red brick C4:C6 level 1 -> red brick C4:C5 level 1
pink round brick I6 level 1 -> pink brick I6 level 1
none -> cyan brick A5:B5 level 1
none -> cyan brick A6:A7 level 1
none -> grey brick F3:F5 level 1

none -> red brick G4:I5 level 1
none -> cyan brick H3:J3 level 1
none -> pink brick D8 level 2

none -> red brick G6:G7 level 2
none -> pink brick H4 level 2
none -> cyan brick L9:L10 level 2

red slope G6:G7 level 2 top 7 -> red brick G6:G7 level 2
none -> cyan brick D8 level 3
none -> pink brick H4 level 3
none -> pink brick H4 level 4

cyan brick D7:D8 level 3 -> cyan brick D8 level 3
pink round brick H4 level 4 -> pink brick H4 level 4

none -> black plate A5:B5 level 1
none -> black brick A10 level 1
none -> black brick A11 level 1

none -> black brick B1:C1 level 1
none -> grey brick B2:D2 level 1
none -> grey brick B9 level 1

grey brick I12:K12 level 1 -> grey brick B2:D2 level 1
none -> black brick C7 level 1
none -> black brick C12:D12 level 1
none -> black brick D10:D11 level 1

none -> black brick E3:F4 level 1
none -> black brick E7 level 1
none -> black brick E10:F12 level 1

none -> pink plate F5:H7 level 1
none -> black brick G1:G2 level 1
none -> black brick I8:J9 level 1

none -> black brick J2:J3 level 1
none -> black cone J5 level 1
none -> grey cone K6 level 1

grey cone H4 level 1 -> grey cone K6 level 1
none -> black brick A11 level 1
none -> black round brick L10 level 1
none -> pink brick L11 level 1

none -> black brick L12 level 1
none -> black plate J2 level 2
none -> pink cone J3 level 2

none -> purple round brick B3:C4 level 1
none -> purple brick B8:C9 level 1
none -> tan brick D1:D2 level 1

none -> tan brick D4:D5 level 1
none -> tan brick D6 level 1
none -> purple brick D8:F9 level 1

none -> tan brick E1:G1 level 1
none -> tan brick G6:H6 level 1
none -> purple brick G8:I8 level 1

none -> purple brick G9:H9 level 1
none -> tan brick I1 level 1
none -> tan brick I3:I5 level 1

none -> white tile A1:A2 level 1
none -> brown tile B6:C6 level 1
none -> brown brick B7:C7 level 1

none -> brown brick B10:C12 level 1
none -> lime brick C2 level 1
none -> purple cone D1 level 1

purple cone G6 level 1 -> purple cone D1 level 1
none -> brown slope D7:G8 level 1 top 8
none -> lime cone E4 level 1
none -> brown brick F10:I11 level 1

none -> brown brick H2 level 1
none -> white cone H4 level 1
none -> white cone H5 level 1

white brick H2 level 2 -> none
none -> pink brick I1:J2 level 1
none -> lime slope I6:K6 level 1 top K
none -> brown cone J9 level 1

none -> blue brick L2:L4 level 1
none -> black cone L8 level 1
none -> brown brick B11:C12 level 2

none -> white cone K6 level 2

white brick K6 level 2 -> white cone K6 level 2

++++++++++

Work order: Only one span of lines is wanted: the line with "none -> white cone K6 level 2" and every line after it to the end of the entries, output exactly.

Answer to this problem:
none -> white cone K6 level 2

white brick K6 level 2 -> white cone K6 level 2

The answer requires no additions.